LISTED RECORDS —
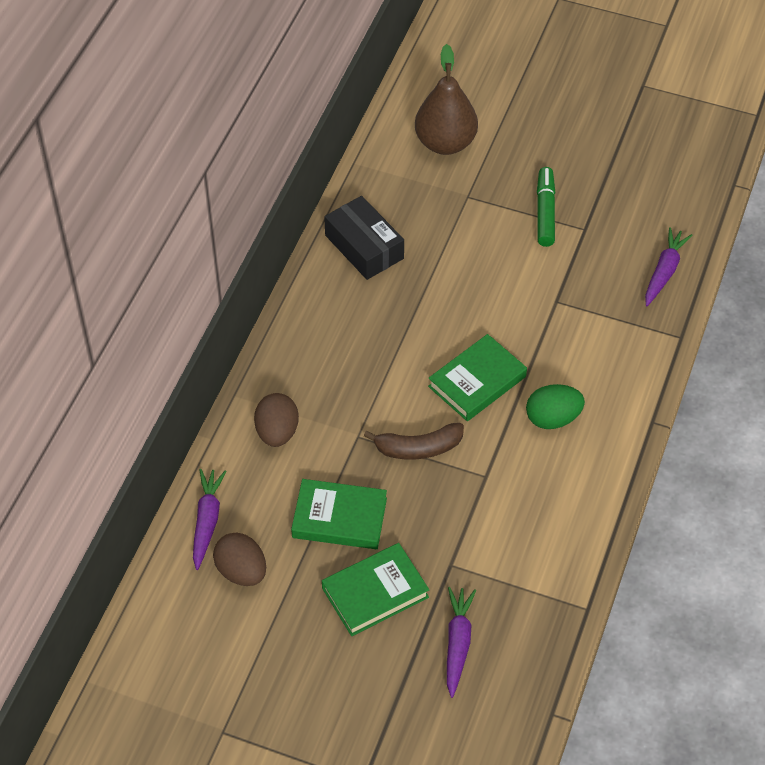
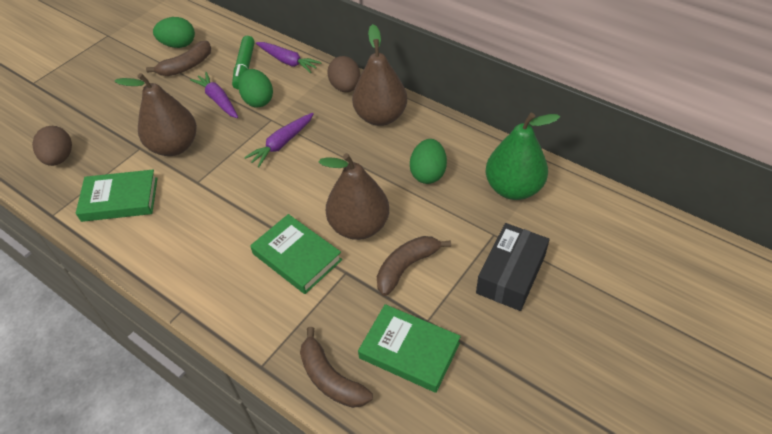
brown banana: 1 -> 3
brown pear: 1 -> 3
green egg: 1 -> 3
green pear: 0 -> 1

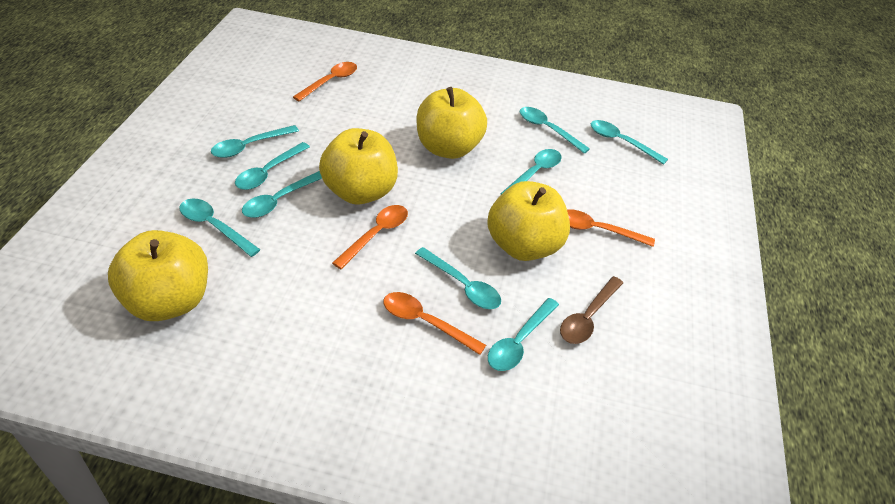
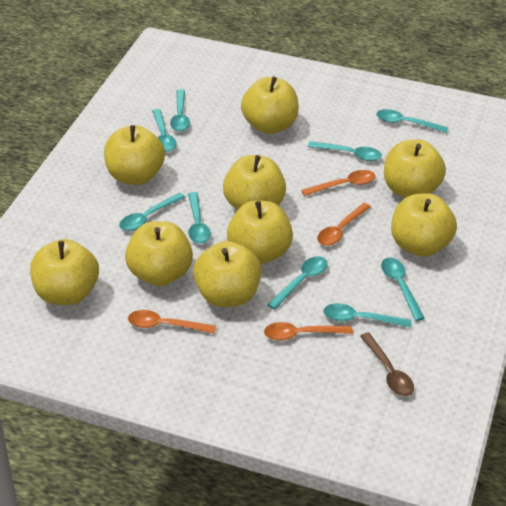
yellow apple: 4 -> 9

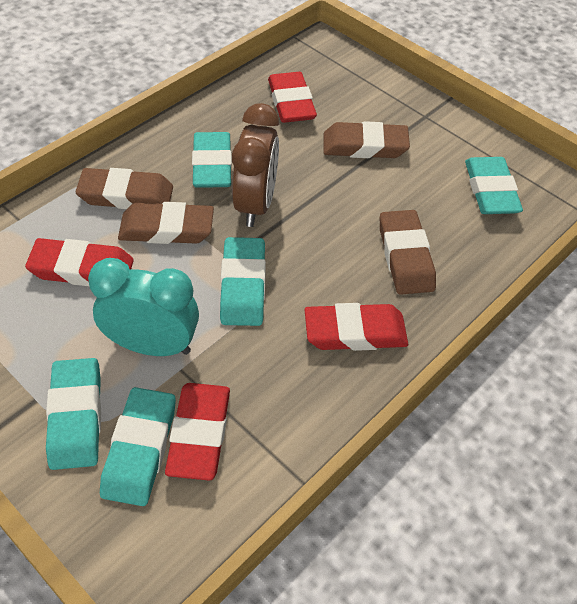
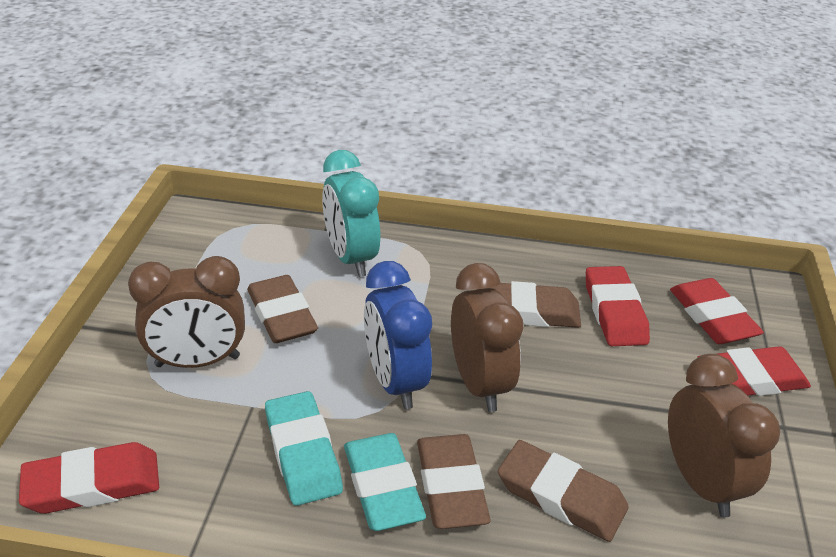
blue clock: 0 -> 1
brown clock: 1 -> 3
turquoise eraser: 5 -> 2

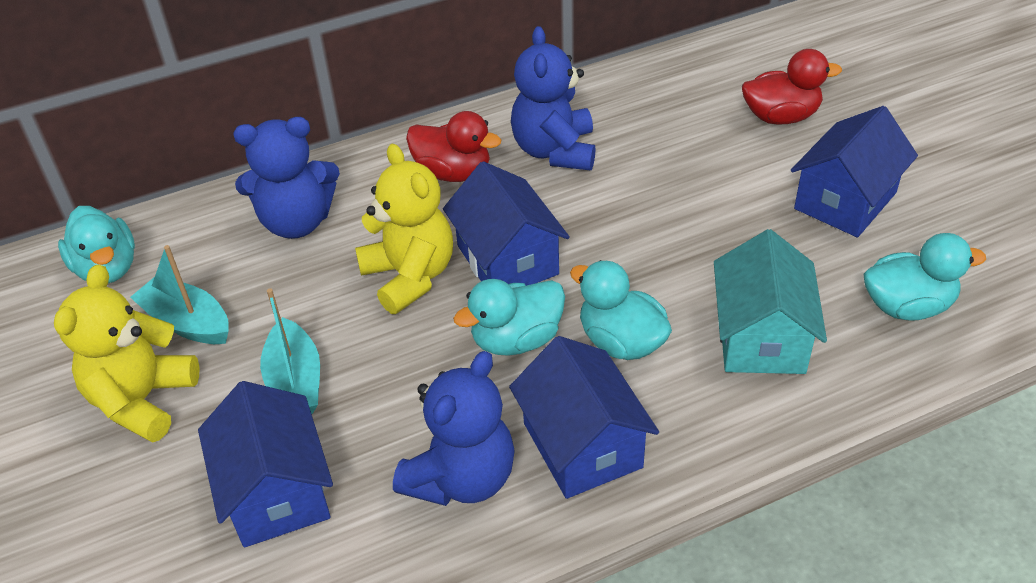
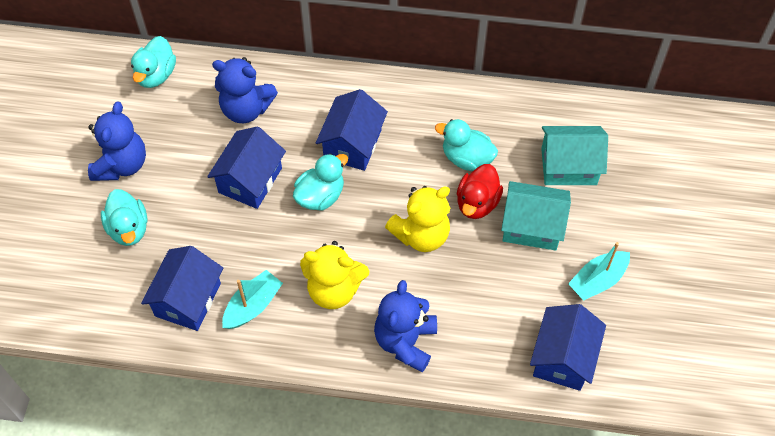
red duck: 2 -> 1
turquoise house: 1 -> 2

EXERCISE INSTRUCTIONS —
Ignore the images and quote every line of the listing exactly.

ANSWER SPACE —
brown banana: 1 -> 3
brown pear: 1 -> 3
green egg: 1 -> 3
green pear: 0 -> 1

yellow apple: 4 -> 9

blue clock: 0 -> 1
brown clock: 1 -> 3
turquoise eraser: 5 -> 2

red duck: 2 -> 1
turquoise house: 1 -> 2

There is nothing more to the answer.